▶ Your instructions
Among the entries below, retype exactly the lines starting with the one with "purple line: (83, 47) -> (134, 37), moved" and going on through the one with "red circle: (45, 27) -> (54, 16), moved", but not the pictures.

┄┄┄┄┄┄┄┄┄┄┄┄┄┄┄┄┄┄┄┄

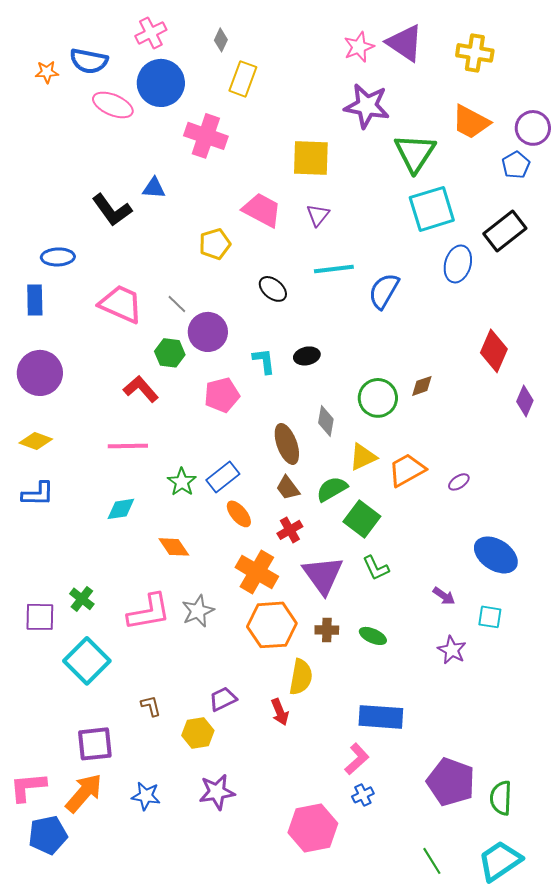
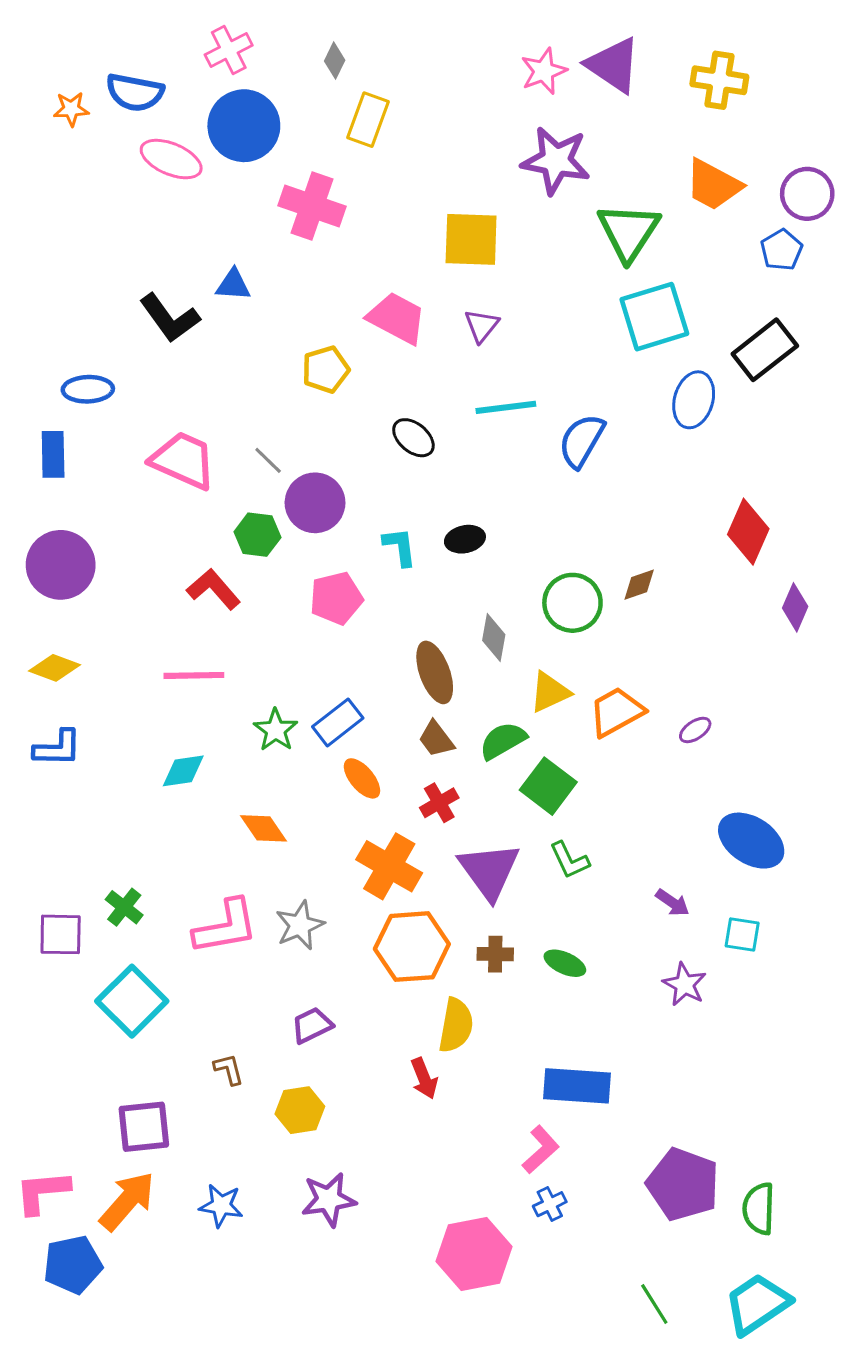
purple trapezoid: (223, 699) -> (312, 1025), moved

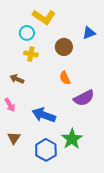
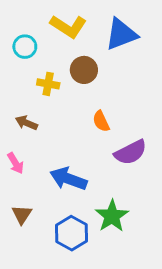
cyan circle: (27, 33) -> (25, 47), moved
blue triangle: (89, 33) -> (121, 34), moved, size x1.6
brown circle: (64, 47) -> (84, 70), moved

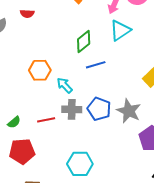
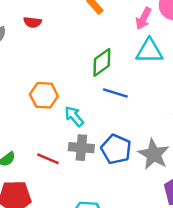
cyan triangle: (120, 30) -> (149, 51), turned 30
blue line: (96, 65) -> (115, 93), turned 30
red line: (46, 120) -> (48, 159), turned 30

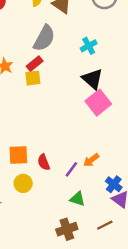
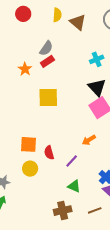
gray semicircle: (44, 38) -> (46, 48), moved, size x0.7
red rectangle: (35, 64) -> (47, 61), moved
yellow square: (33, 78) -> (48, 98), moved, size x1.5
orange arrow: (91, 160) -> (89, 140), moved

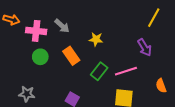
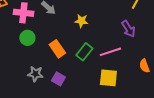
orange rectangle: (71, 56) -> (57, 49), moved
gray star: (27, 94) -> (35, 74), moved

┄┄┄┄┄┄┄┄┄┄┄┄┄┄┄┄┄┄┄┄

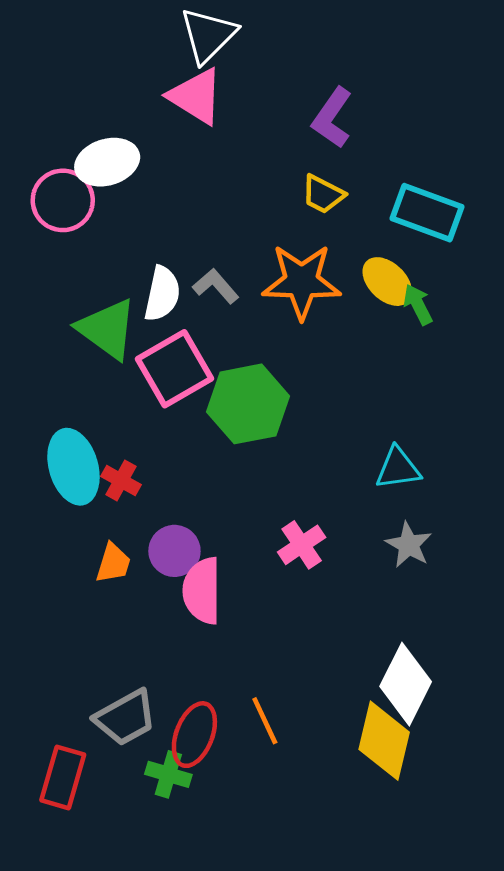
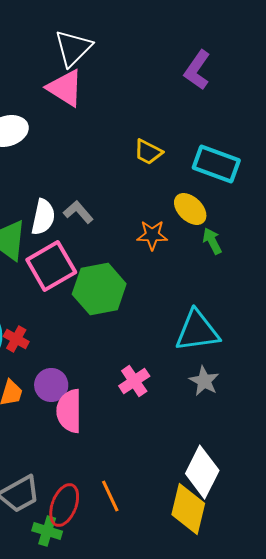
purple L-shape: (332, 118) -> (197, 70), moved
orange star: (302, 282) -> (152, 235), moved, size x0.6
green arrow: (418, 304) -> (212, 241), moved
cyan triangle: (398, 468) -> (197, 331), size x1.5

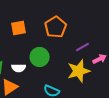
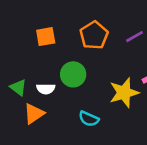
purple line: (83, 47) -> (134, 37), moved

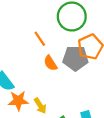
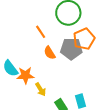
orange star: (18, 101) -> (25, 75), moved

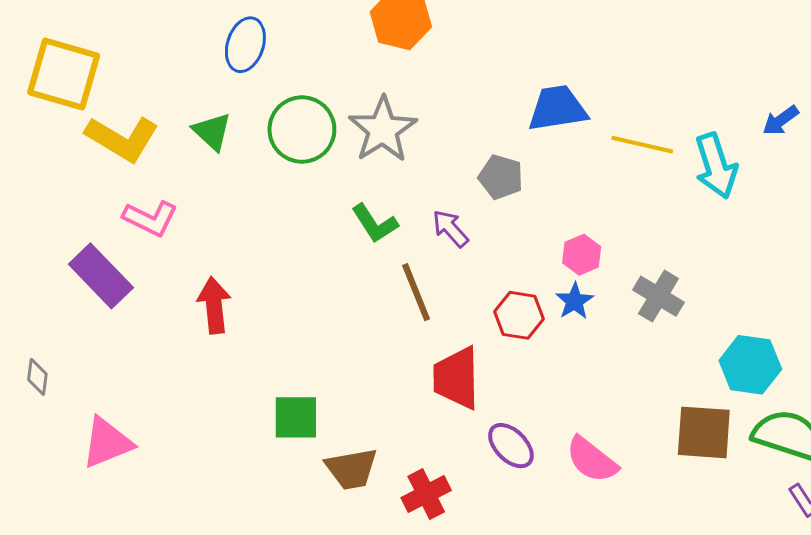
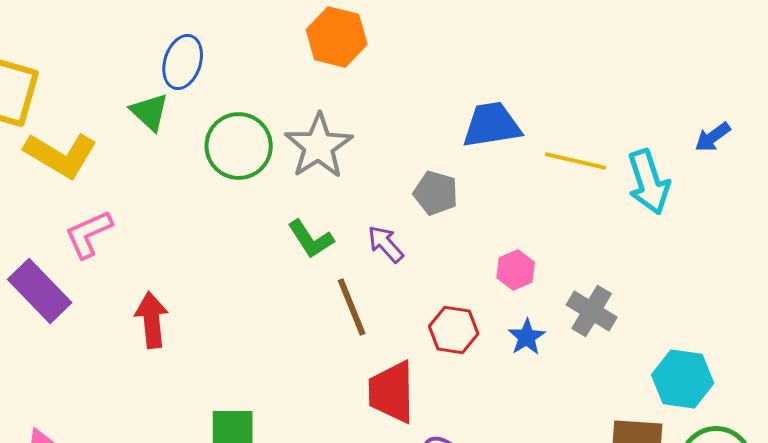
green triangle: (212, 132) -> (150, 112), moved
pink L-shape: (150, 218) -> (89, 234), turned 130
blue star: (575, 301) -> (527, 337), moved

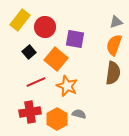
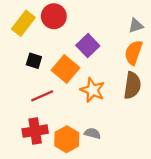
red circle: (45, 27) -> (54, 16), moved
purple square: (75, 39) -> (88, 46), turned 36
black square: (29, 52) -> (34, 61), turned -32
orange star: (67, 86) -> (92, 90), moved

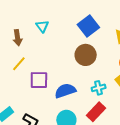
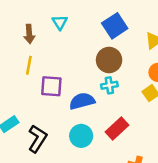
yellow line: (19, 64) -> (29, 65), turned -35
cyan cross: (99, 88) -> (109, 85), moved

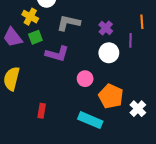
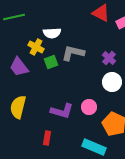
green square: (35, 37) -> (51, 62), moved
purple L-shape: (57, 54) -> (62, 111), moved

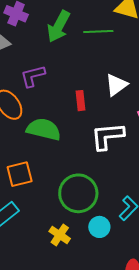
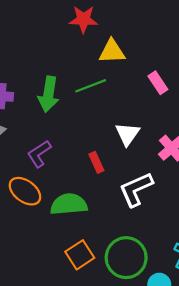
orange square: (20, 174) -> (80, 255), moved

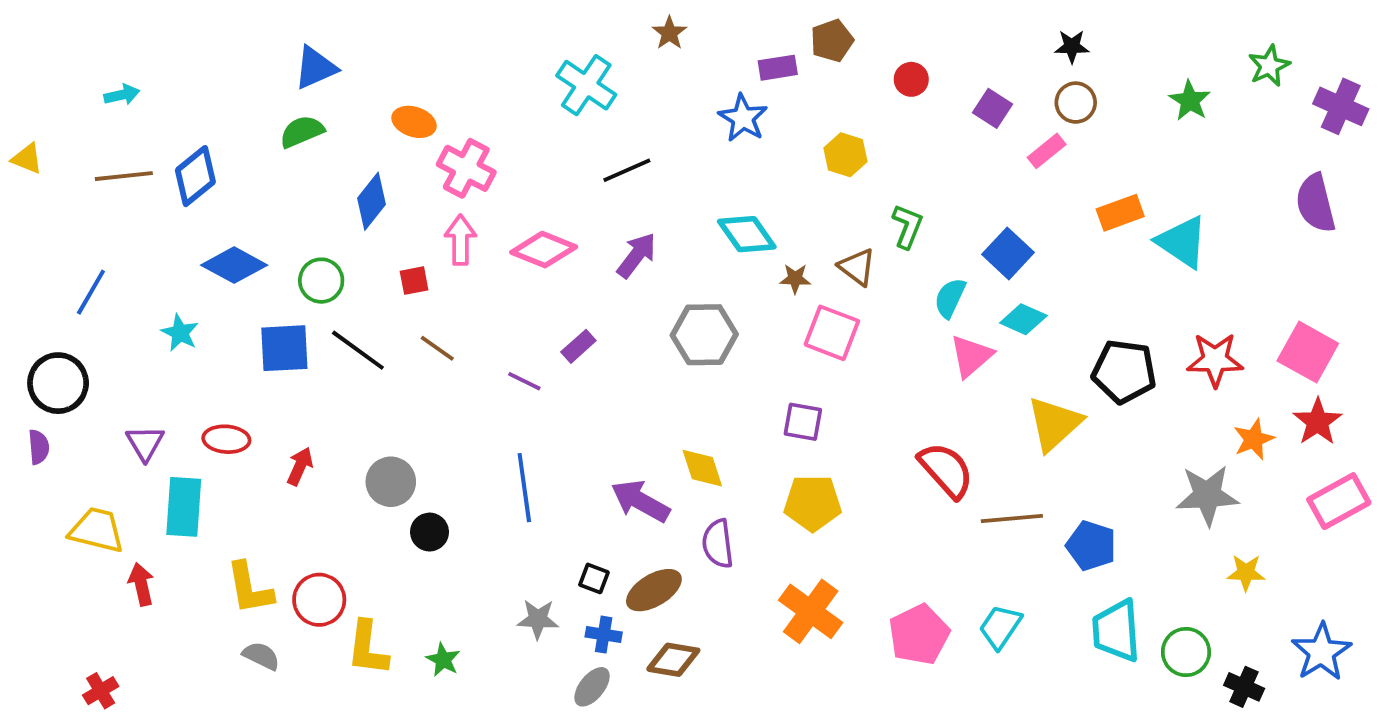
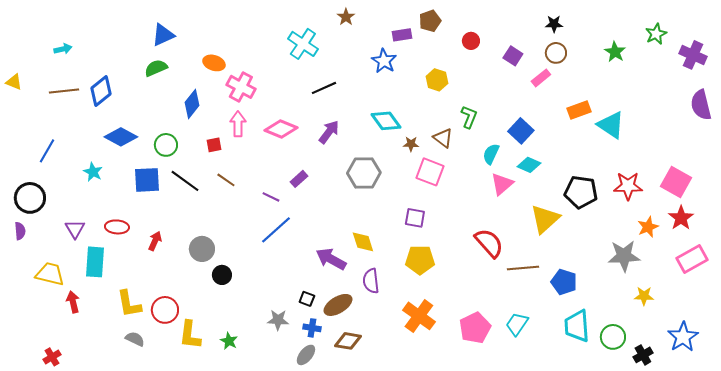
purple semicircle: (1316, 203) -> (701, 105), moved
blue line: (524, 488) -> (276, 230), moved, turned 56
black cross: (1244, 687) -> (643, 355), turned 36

┄┄┄┄┄┄┄┄┄┄┄┄┄┄┄┄┄┄┄┄

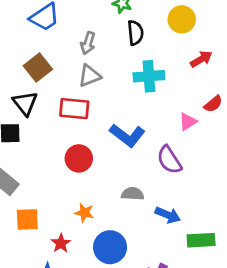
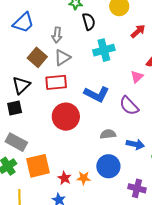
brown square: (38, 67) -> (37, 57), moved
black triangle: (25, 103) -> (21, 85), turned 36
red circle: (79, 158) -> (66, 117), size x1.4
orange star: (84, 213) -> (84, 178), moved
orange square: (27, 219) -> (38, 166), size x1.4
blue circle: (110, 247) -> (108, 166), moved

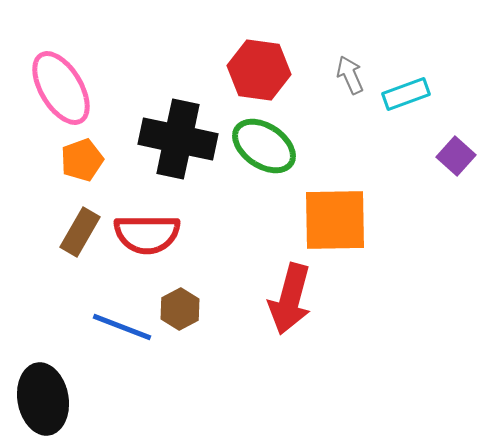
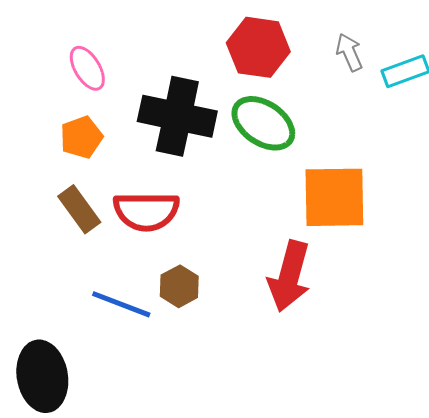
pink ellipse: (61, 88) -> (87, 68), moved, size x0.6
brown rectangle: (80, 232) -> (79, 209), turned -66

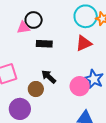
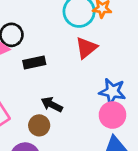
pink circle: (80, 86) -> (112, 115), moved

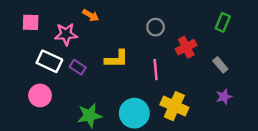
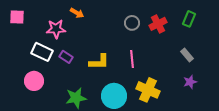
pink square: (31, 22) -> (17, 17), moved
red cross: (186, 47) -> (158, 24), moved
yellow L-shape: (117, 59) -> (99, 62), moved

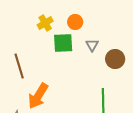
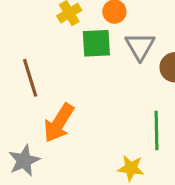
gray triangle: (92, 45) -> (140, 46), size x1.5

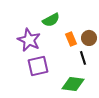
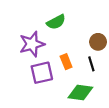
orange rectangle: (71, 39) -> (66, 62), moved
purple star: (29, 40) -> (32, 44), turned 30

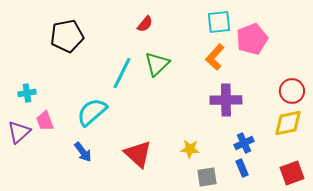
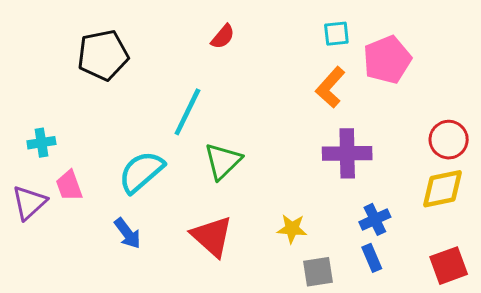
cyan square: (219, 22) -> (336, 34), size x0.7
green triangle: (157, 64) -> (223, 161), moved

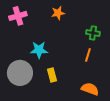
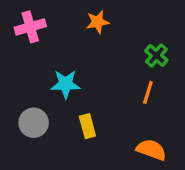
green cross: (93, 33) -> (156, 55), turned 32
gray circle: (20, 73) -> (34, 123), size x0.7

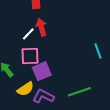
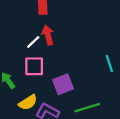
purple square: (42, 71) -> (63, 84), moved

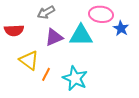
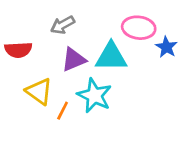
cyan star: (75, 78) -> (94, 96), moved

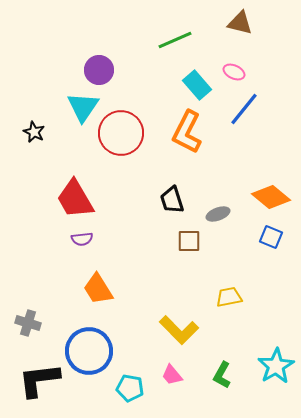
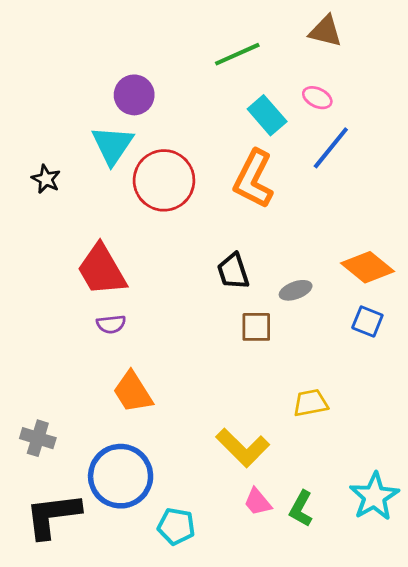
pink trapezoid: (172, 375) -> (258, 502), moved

┄┄┄┄┄┄┄┄┄┄┄┄┄┄┄┄┄┄┄┄

▶ Expected output
purple line: (83, 47) -> (134, 37), moved

orange star: (18, 101) -> (25, 75), moved

green triangle: (212, 132) -> (150, 112), moved
pink L-shape: (150, 218) -> (89, 234), turned 130
blue star: (575, 301) -> (527, 337), moved

red circle: (45, 27) -> (54, 16), moved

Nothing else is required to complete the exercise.